Retype, word for word, each line between the lines holding "U9: OR 74HC32" and "TR201: NMOS 2N7002", inclusive, and leave the rest of the data alone.

▶ [Version comparison data]:
>>>>

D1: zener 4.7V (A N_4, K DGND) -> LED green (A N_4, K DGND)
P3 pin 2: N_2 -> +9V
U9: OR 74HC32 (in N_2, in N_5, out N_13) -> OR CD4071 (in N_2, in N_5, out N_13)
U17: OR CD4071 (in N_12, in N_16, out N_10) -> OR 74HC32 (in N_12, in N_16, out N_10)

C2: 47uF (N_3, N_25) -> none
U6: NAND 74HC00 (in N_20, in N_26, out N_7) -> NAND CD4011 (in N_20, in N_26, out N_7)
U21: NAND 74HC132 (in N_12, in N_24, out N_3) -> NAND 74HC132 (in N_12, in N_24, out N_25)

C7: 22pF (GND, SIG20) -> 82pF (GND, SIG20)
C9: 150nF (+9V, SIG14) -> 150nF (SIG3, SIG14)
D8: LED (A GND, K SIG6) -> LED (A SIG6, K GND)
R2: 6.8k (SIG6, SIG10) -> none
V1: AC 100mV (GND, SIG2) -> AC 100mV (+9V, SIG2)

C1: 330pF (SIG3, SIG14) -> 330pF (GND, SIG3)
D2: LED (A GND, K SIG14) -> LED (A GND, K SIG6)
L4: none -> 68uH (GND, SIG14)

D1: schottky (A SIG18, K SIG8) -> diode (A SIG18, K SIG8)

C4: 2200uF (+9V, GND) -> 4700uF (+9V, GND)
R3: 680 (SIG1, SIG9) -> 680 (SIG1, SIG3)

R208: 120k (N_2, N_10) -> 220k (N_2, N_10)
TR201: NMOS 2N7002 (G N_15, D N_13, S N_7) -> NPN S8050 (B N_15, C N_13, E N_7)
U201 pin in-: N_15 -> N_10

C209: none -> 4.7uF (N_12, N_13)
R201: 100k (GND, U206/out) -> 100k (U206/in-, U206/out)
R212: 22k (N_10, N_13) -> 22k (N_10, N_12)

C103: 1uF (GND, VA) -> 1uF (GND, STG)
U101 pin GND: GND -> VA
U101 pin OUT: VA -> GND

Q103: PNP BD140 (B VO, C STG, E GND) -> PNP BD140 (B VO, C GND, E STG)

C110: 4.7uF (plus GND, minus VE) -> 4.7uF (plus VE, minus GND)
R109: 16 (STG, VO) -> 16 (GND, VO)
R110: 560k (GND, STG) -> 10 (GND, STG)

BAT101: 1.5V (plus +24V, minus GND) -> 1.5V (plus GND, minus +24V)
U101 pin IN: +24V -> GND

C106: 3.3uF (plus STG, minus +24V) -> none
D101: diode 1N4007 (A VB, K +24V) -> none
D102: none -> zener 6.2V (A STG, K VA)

<<<<

▶ [TASK RESULT]:
U9: OR 74HC32 (in N_2, in N_5, out N_13) -> OR CD4071 (in N_2, in N_5, out N_13)
U17: OR CD4071 (in N_12, in N_16, out N_10) -> OR 74HC32 (in N_12, in N_16, out N_10)

C2: 47uF (N_3, N_25) -> none
U6: NAND 74HC00 (in N_20, in N_26, out N_7) -> NAND CD4011 (in N_20, in N_26, out N_7)
U21: NAND 74HC132 (in N_12, in N_24, out N_3) -> NAND 74HC132 (in N_12, in N_24, out N_25)

C7: 22pF (GND, SIG20) -> 82pF (GND, SIG20)
C9: 150nF (+9V, SIG14) -> 150nF (SIG3, SIG14)
D8: LED (A GND, K SIG6) -> LED (A SIG6, K GND)
R2: 6.8k (SIG6, SIG10) -> none
V1: AC 100mV (GND, SIG2) -> AC 100mV (+9V, SIG2)

C1: 330pF (SIG3, SIG14) -> 330pF (GND, SIG3)
D2: LED (A GND, K SIG14) -> LED (A GND, K SIG6)
L4: none -> 68uH (GND, SIG14)

D1: schottky (A SIG18, K SIG8) -> diode (A SIG18, K SIG8)

C4: 2200uF (+9V, GND) -> 4700uF (+9V, GND)
R3: 680 (SIG1, SIG9) -> 680 (SIG1, SIG3)

R208: 120k (N_2, N_10) -> 220k (N_2, N_10)
TR201: NMOS 2N7002 (G N_15, D N_13, S N_7) -> NPN S8050 (B N_15, C N_13, E N_7)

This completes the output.